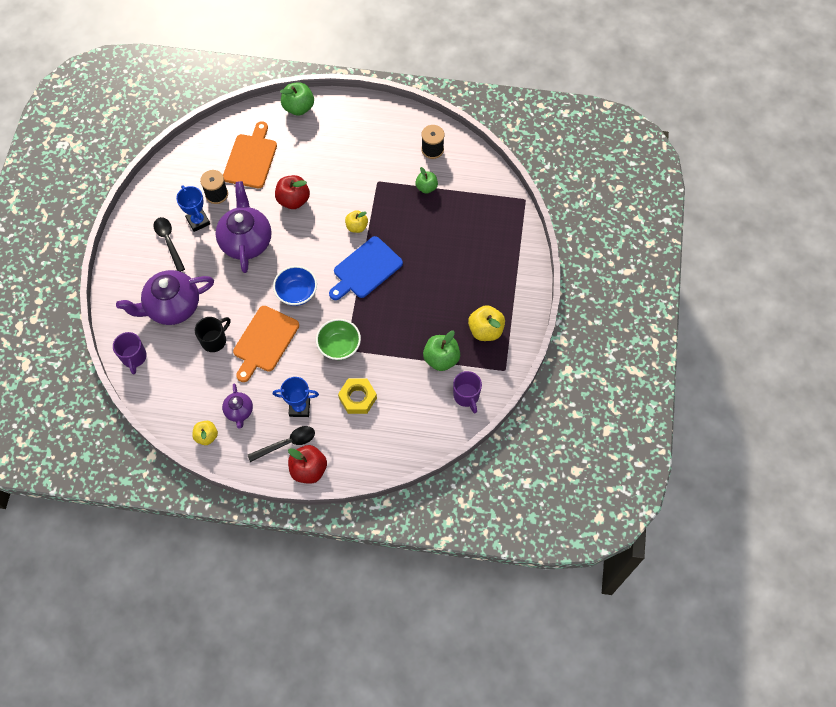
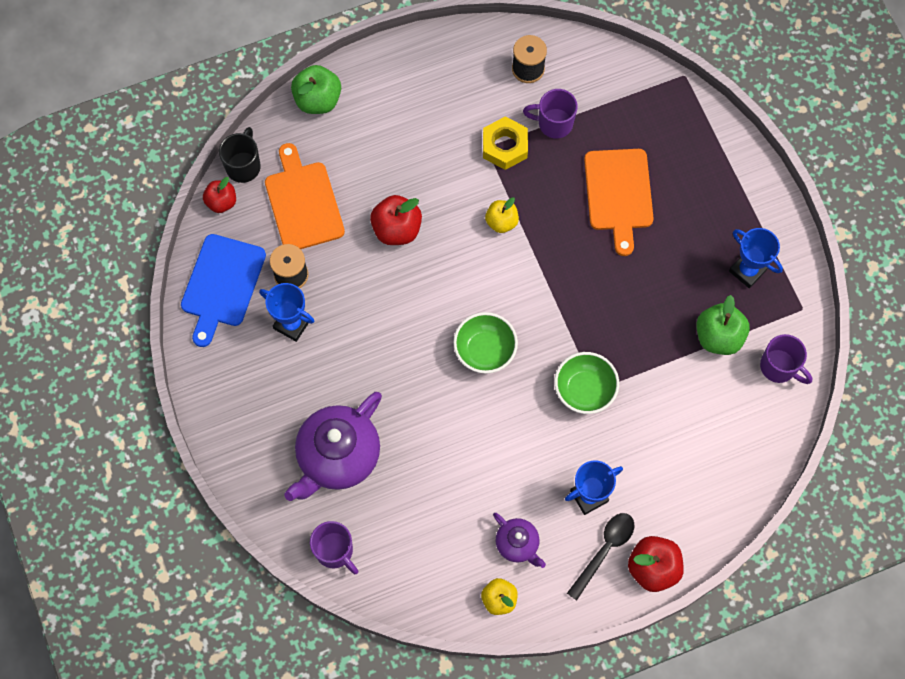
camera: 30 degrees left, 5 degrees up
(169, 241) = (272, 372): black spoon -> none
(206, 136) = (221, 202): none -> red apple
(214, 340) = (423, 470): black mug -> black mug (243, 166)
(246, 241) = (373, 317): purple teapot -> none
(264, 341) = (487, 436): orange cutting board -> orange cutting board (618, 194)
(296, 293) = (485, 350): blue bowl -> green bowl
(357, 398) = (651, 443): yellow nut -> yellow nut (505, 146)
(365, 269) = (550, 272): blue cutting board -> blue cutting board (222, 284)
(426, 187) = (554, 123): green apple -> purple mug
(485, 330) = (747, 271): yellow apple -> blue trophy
————————
→ **Problem requirements**
Could you write out, exactly as they stand, only the lines above that begin at the line with "(214, 340) = (423, 470): black" and stop after the line with "(357, 398) = (651, 443): yellow"?

→ **Exercise output**
(214, 340) = (423, 470): black mug -> black mug (243, 166)
(246, 241) = (373, 317): purple teapot -> none
(264, 341) = (487, 436): orange cutting board -> orange cutting board (618, 194)
(296, 293) = (485, 350): blue bowl -> green bowl
(357, 398) = (651, 443): yellow nut -> yellow nut (505, 146)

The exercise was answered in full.